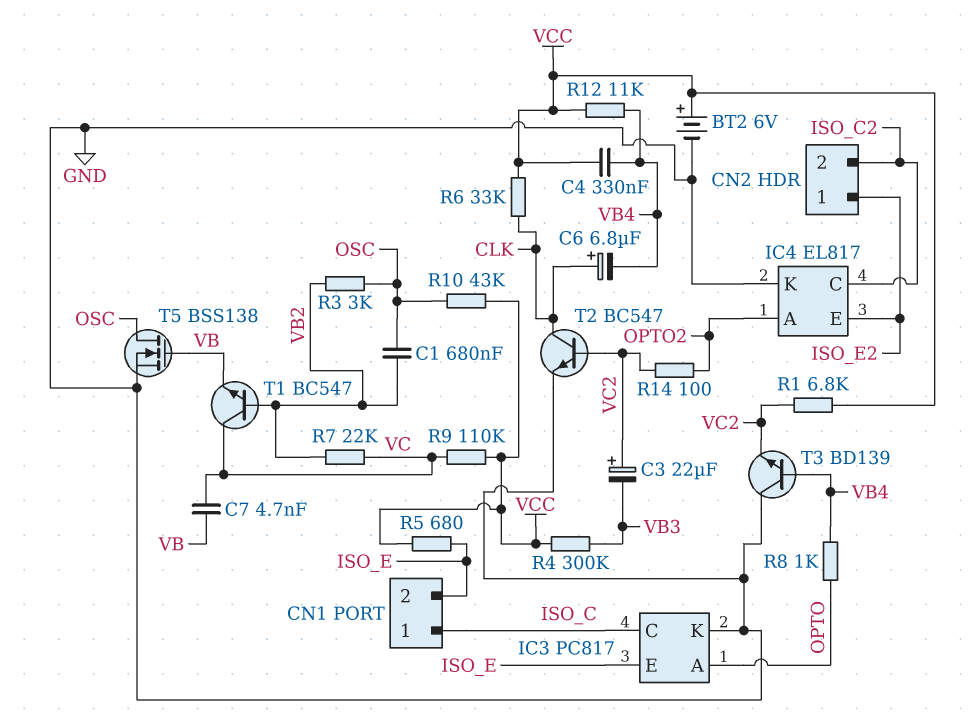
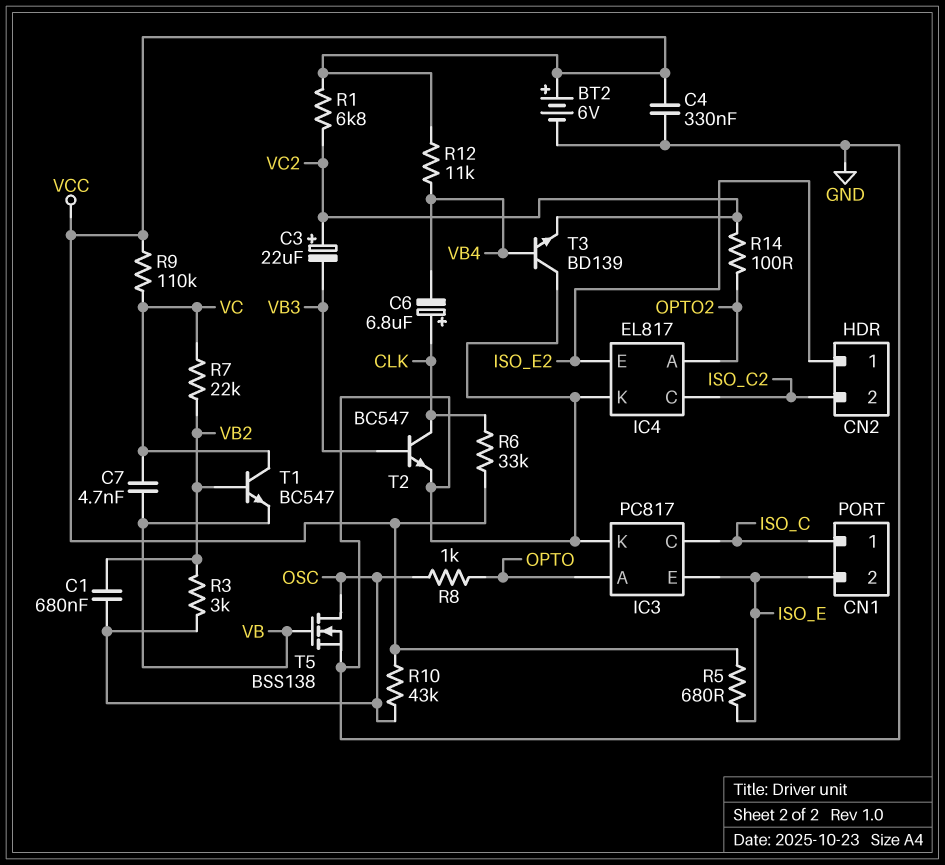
C4: 330nF (VB4, VCC) -> 330nF (GND, VCC)
R4: 300k (VB3, VCC) -> none
R8: 1k (OPTO, VB4) -> 1k (OPTO, OSC)
T2: NPN BC547 (B VC2, C CLK, E GND) -> NPN BC547 (B VB3, C CLK, E GND)

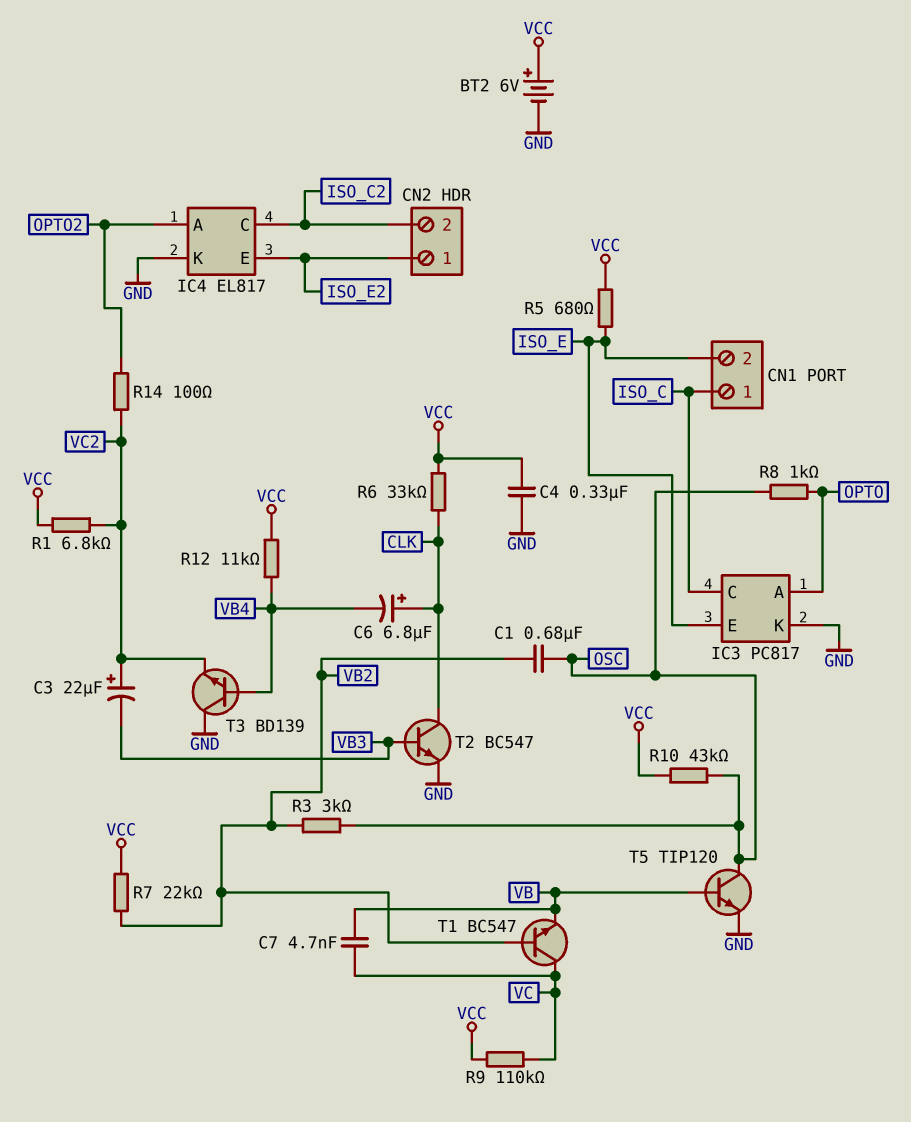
R7: 22k (VB2, VC) -> 22k (VB2, VCC)
T5: NMOS BSS138 (G VB, D OSC, S GND) -> NPN TIP120 (B VB, C OSC, E GND)

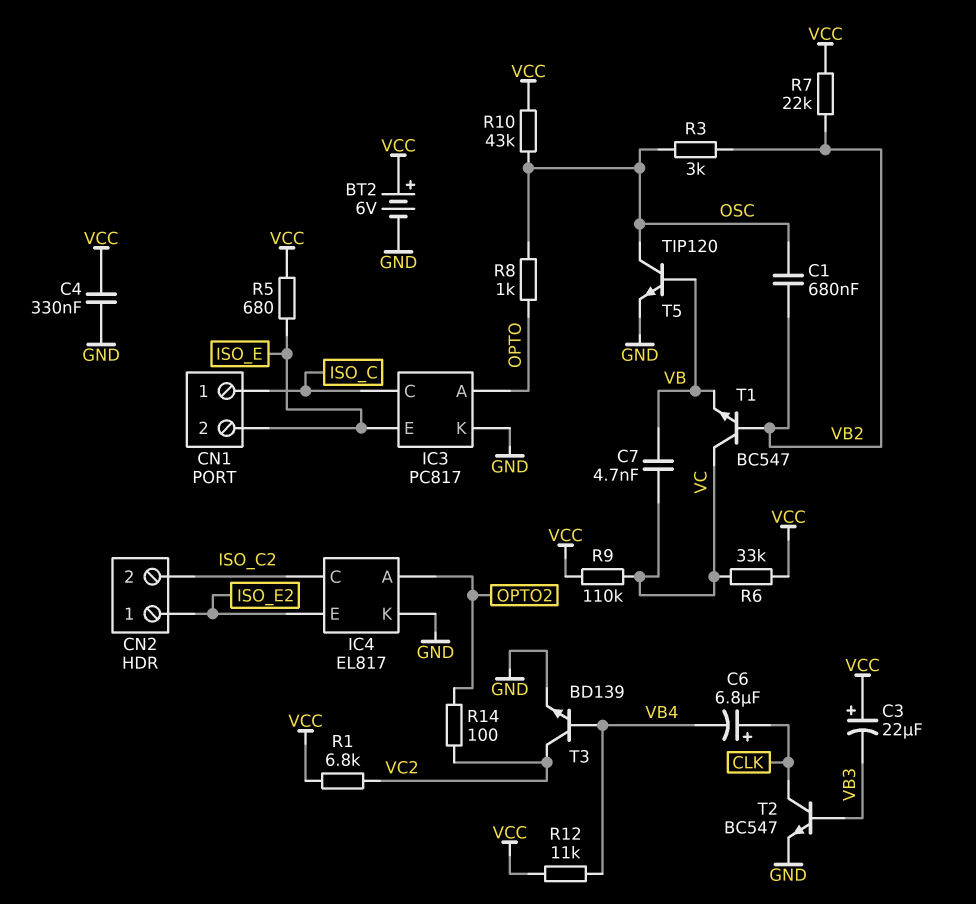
C3: 22uF (plus VC2, minus VB3) -> 22uF (plus VCC, minus VB3)
R6: 33k (CLK, VCC) -> 33k (VC, VCC)
T3: NPN BD139 (B VB4, C GND, E VC2) -> NPN BD139 (B VB4, C VC2, E GND)

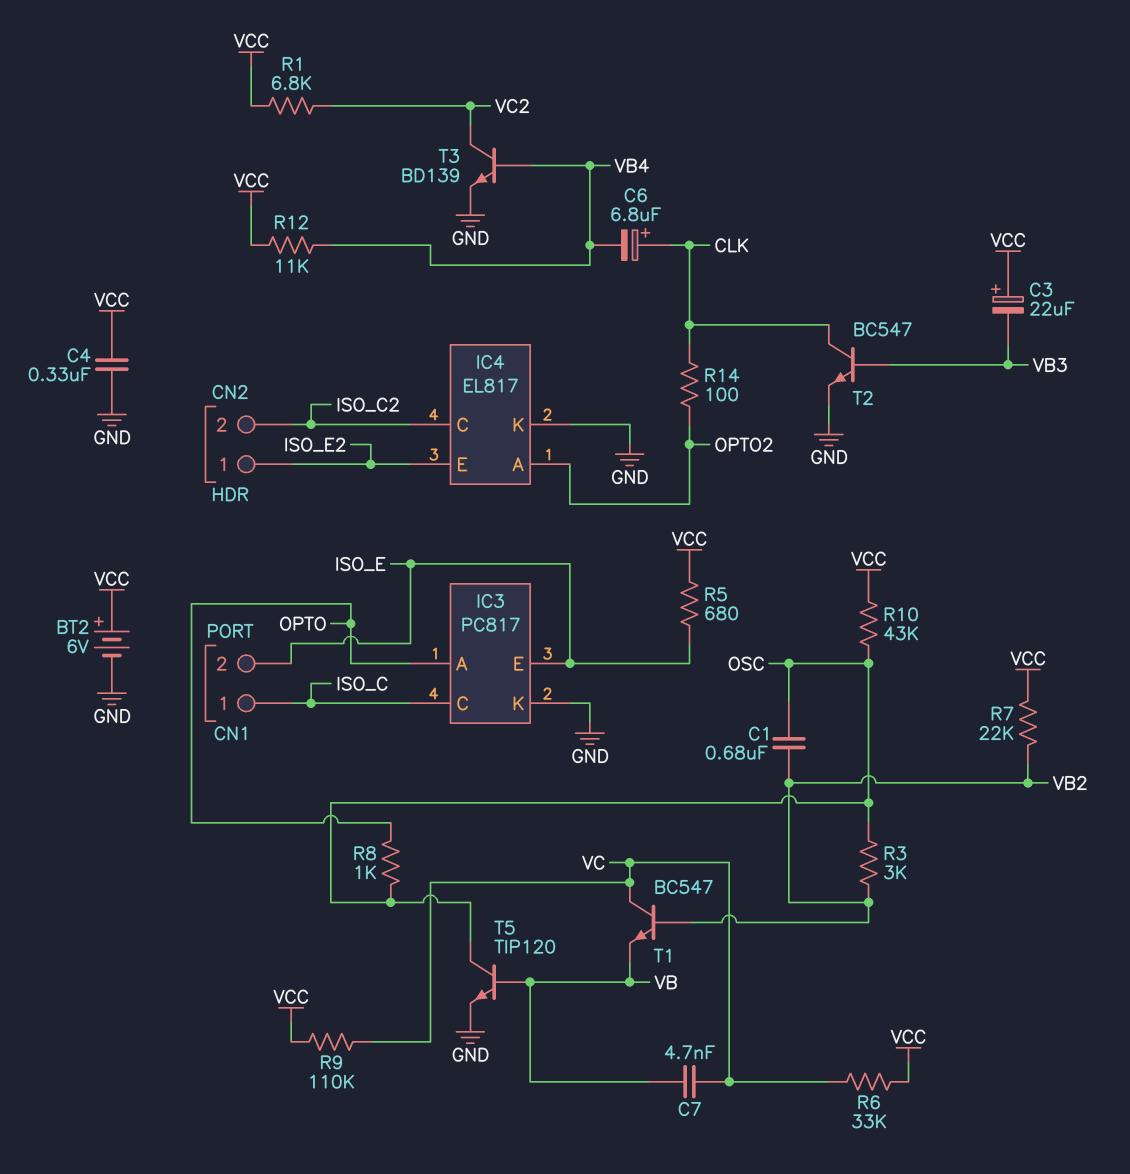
R14: 100 (OPTO2, VC2) -> 100 (CLK, OPTO2)

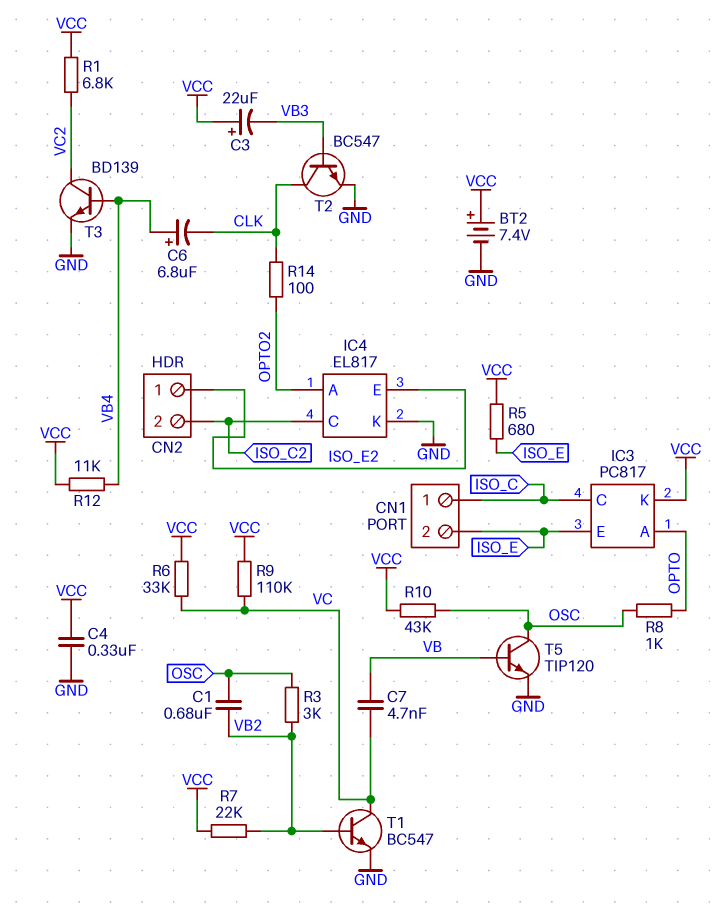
BT2: 6V (plus VCC, minus GND) -> 7.4V (plus VCC, minus GND)
C6: 6.8uF (plus CLK, minus VB4) -> 6.8uF (plus VB4, minus CLK)
IC3 pin K: GND -> VCC
T1: NPN BC547 (B VB2, C VC, E VB) -> NPN BC547 (B VB2, C VC, E GND)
+ + +
- TASK DIRECTIONS -
Print the lines from the beginning of the records up to and including the line containing "T5: NMOS BSS138", word for word, with no pictures.

- THE ANSWER -
C4: 330nF (VB4, VCC) -> 330nF (GND, VCC)
R4: 300k (VB3, VCC) -> none
R8: 1k (OPTO, VB4) -> 1k (OPTO, OSC)
T2: NPN BC547 (B VC2, C CLK, E GND) -> NPN BC547 (B VB3, C CLK, E GND)

R7: 22k (VB2, VC) -> 22k (VB2, VCC)
T5: NMOS BSS138 (G VB, D OSC, S GND) -> NPN TIP120 (B VB, C OSC, E GND)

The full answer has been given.